- Opening Delimiter -

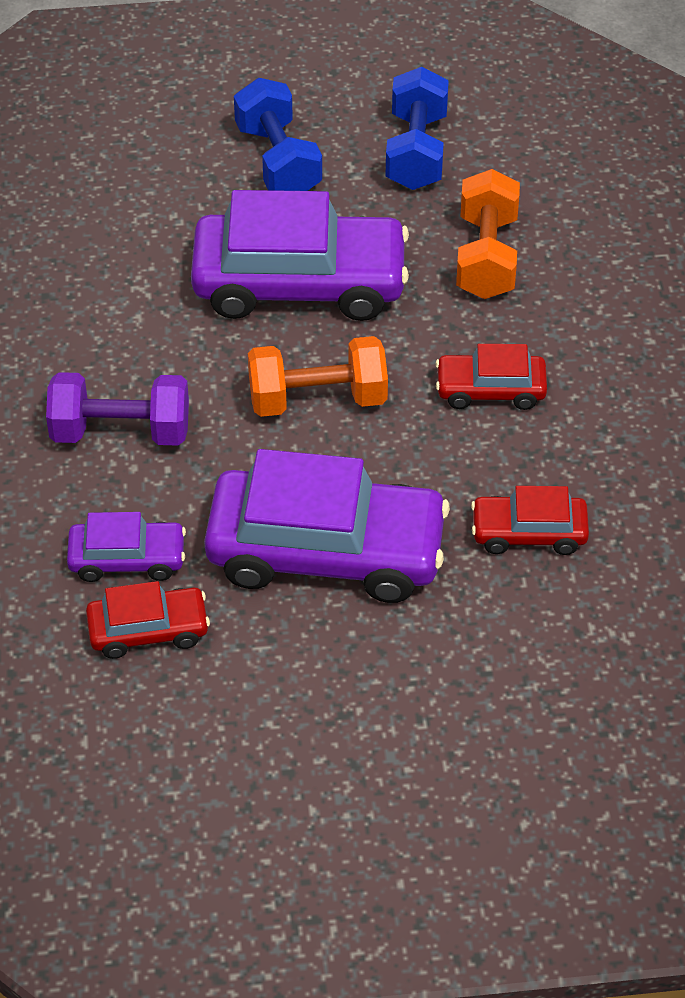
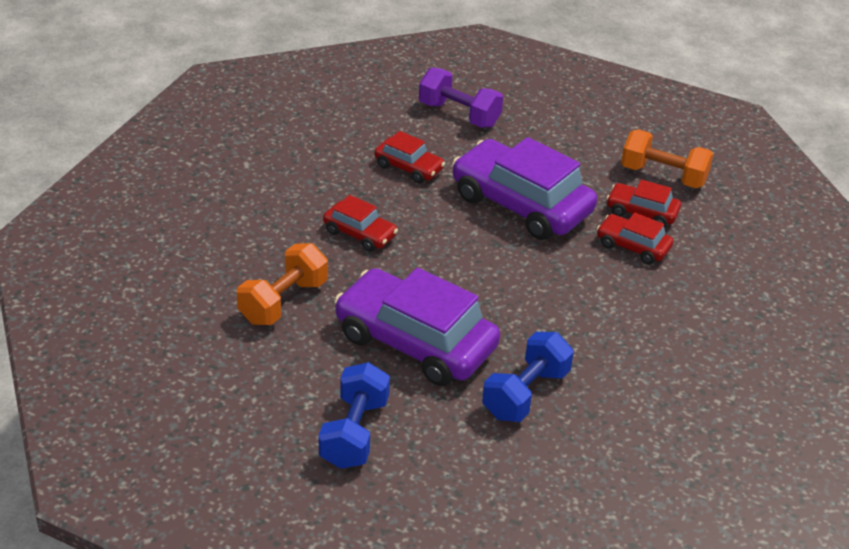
camera: 150 degrees left, 10 degrees down
(121, 432) = (595, 309): purple dumbbell -> purple dumbbell (459, 114)
(127, 559) = (633, 246): purple car -> red car
(317, 399) = (463, 273): orange dumbbell -> orange dumbbell (663, 176)
(416, 151) = (253, 391): blue dumbbell -> blue dumbbell (525, 394)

- Closing Delimiter -

◆ **What is expected**
When copying the entries above, keep each word as it is and exclude any image.

◆ **Result**
camera: 150 degrees left, 10 degrees down
(121, 432) = (595, 309): purple dumbbell -> purple dumbbell (459, 114)
(127, 559) = (633, 246): purple car -> red car
(317, 399) = (463, 273): orange dumbbell -> orange dumbbell (663, 176)
(416, 151) = (253, 391): blue dumbbell -> blue dumbbell (525, 394)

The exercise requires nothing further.